Exercise objective: Among the lines of data below, reproduce only those from the one with "MATRIX2 pin DIN: RX -> A0" through the one with "RADIO2 pin MISO: D3 -> D6", exactly as they stand, both ends included.
___ Provided data ___
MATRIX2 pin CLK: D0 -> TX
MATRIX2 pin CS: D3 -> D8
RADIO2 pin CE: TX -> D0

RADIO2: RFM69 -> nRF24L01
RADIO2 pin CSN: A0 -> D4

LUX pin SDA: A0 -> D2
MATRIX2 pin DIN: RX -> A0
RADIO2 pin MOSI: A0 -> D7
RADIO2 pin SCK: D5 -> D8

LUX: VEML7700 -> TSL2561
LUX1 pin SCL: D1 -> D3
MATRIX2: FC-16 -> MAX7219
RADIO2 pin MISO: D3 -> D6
___
___ Provided data ___
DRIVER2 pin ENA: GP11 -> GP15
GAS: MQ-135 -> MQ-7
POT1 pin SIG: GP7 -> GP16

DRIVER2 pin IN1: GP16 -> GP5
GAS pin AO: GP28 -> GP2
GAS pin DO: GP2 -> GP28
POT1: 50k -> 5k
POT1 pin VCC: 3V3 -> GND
___
___ Provided data ___
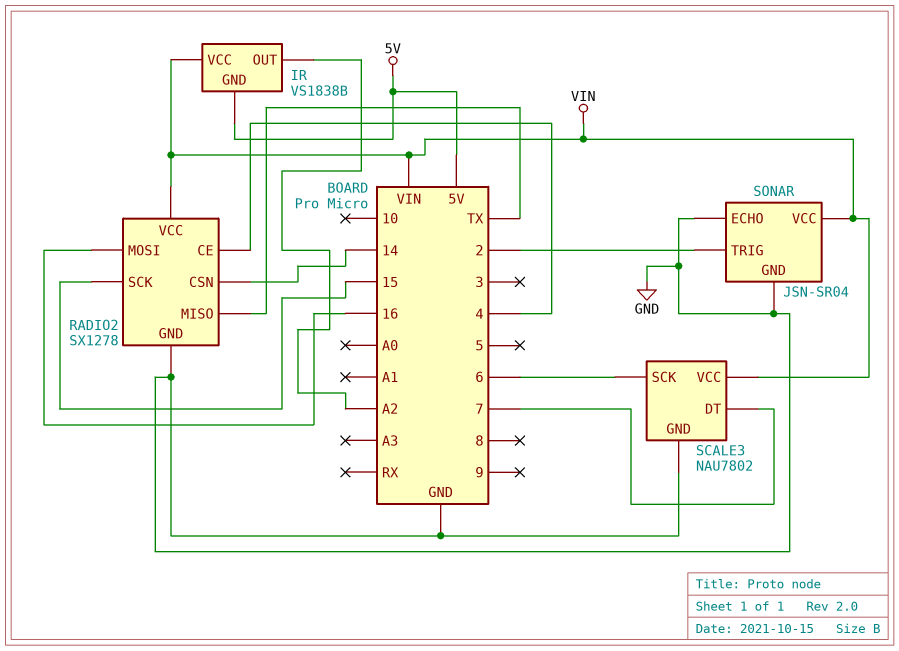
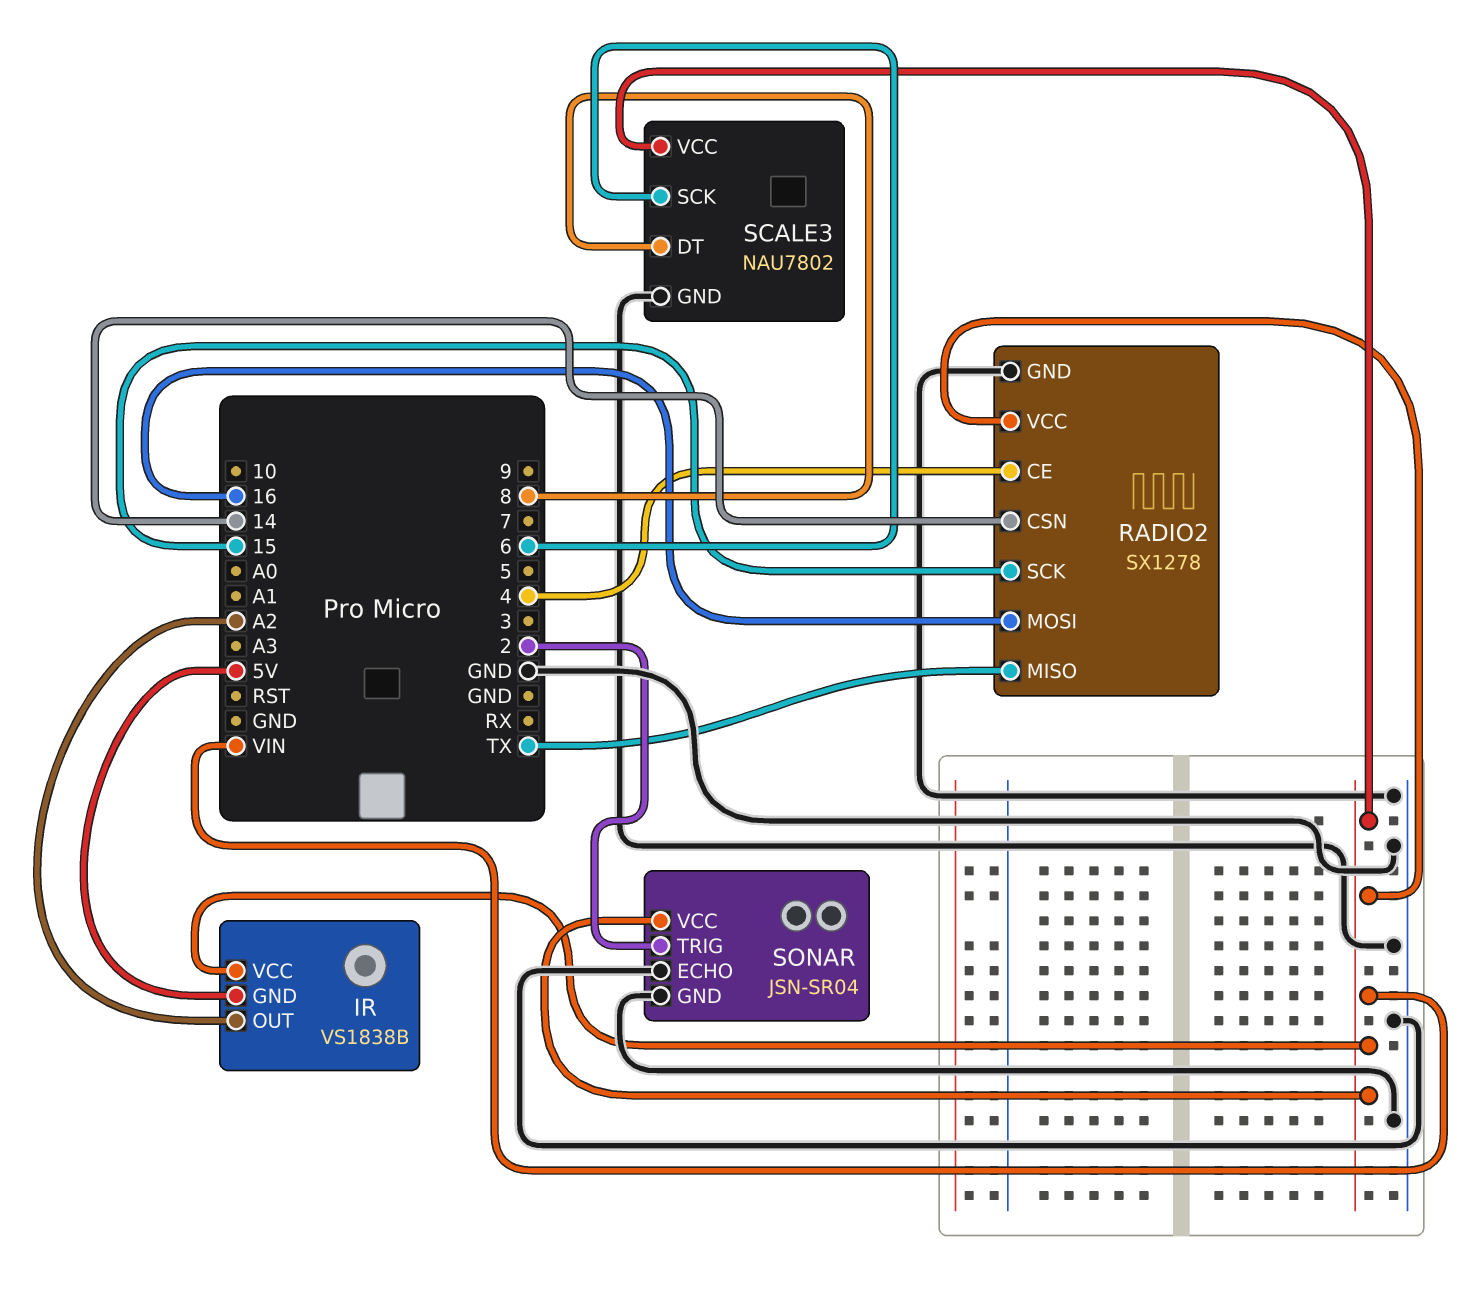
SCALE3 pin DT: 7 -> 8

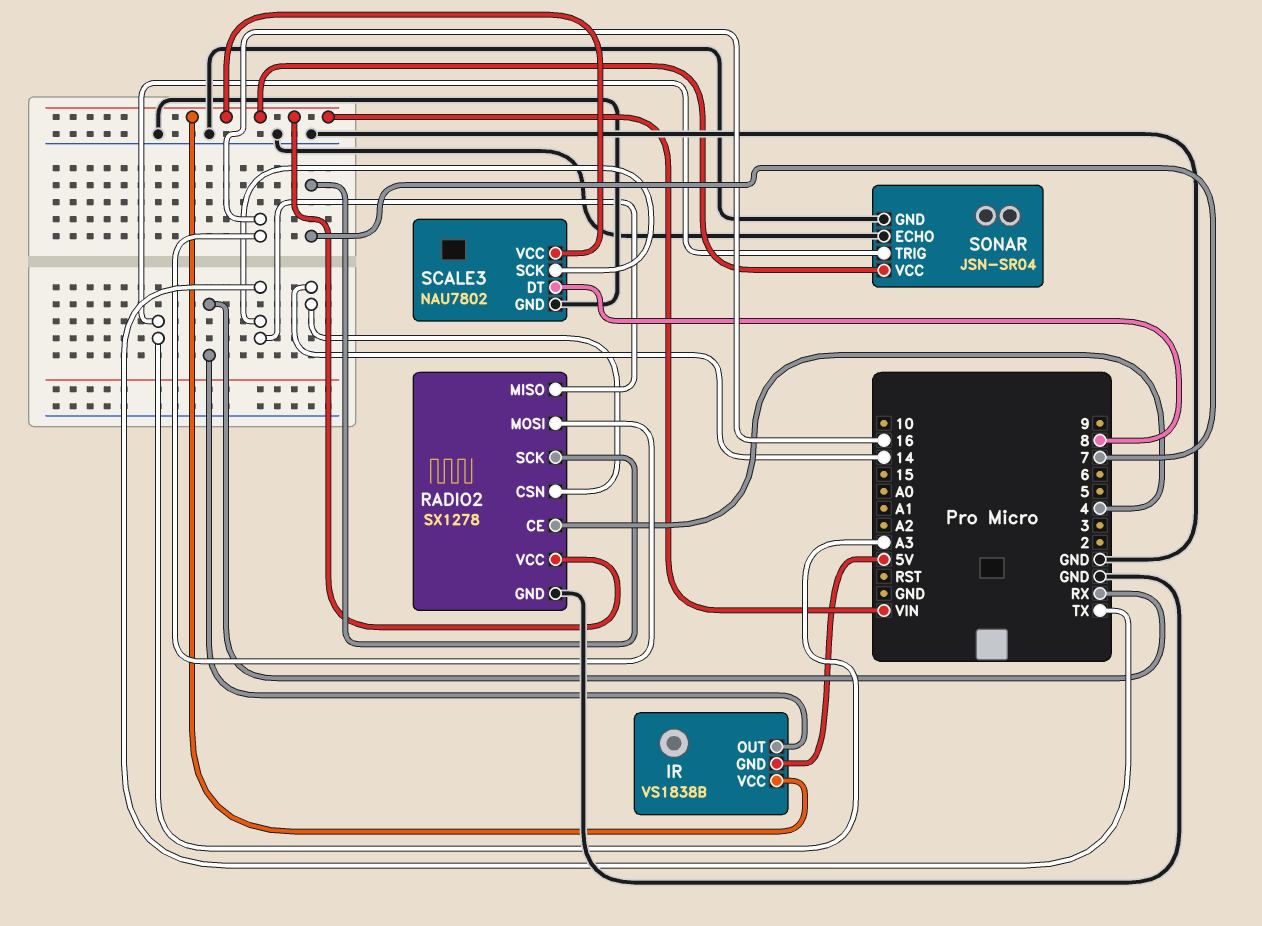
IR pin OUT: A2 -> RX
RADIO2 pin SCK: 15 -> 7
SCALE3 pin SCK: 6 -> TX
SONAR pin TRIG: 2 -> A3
___
Exercise solution:
MATRIX2 pin DIN: RX -> A0
RADIO2 pin MOSI: A0 -> D7
RADIO2 pin SCK: D5 -> D8

LUX: VEML7700 -> TSL2561
LUX1 pin SCL: D1 -> D3
MATRIX2: FC-16 -> MAX7219
RADIO2 pin MISO: D3 -> D6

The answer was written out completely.